● **Object transformation records**
>>>>>
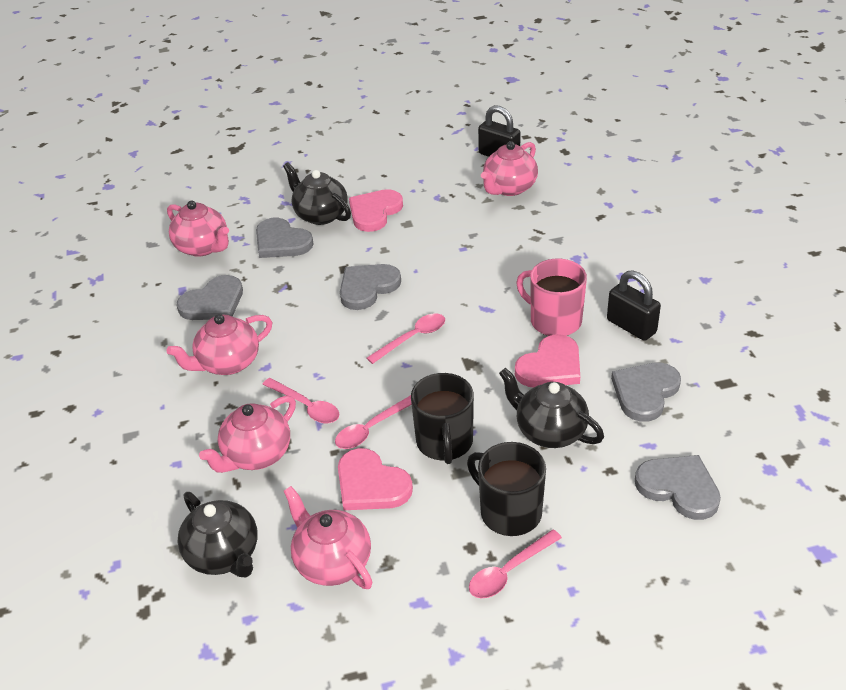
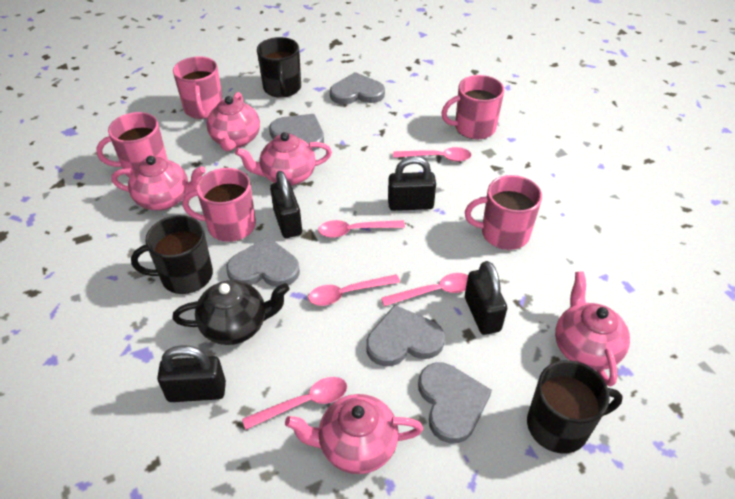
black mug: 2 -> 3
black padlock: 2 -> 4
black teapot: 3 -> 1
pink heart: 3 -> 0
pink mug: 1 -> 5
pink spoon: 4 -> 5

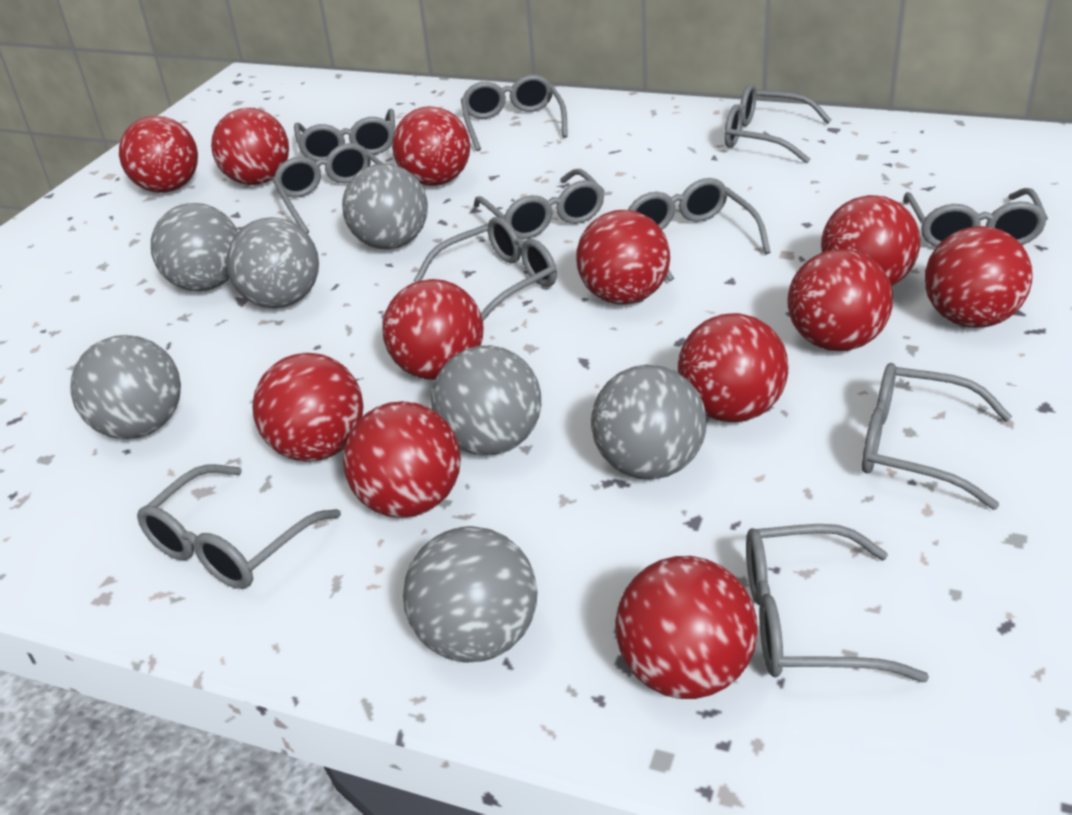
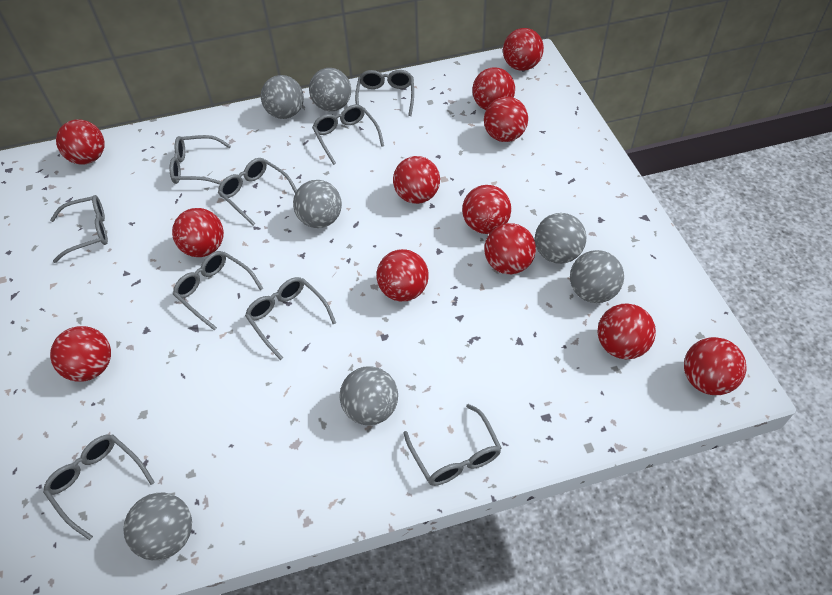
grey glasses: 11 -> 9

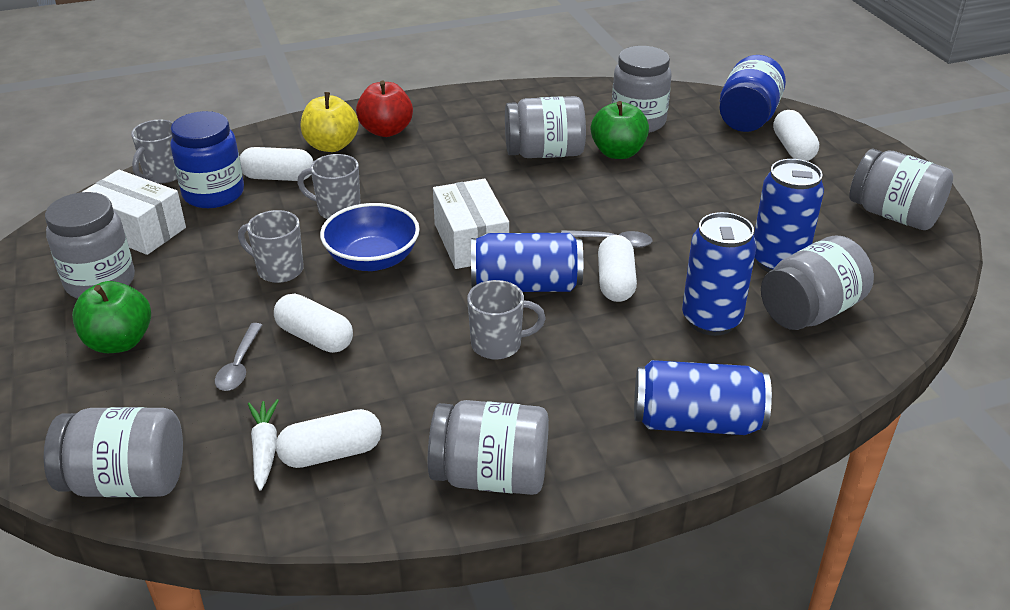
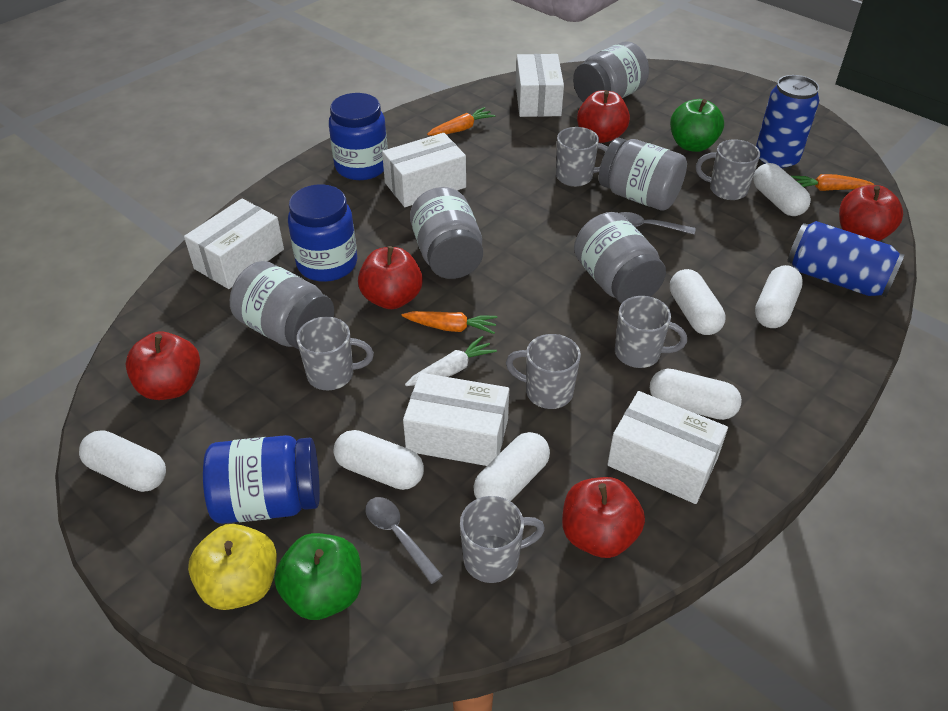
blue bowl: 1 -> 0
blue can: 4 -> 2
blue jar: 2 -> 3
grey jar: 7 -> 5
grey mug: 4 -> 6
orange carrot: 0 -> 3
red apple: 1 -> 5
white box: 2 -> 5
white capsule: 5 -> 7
<<<<<
● **TASK**
What is needed is an exact repeat of the records, with every picture left out.

● **EXERCISE RESPONSE**
black mug: 2 -> 3
black padlock: 2 -> 4
black teapot: 3 -> 1
pink heart: 3 -> 0
pink mug: 1 -> 5
pink spoon: 4 -> 5

grey glasses: 11 -> 9

blue bowl: 1 -> 0
blue can: 4 -> 2
blue jar: 2 -> 3
grey jar: 7 -> 5
grey mug: 4 -> 6
orange carrot: 0 -> 3
red apple: 1 -> 5
white box: 2 -> 5
white capsule: 5 -> 7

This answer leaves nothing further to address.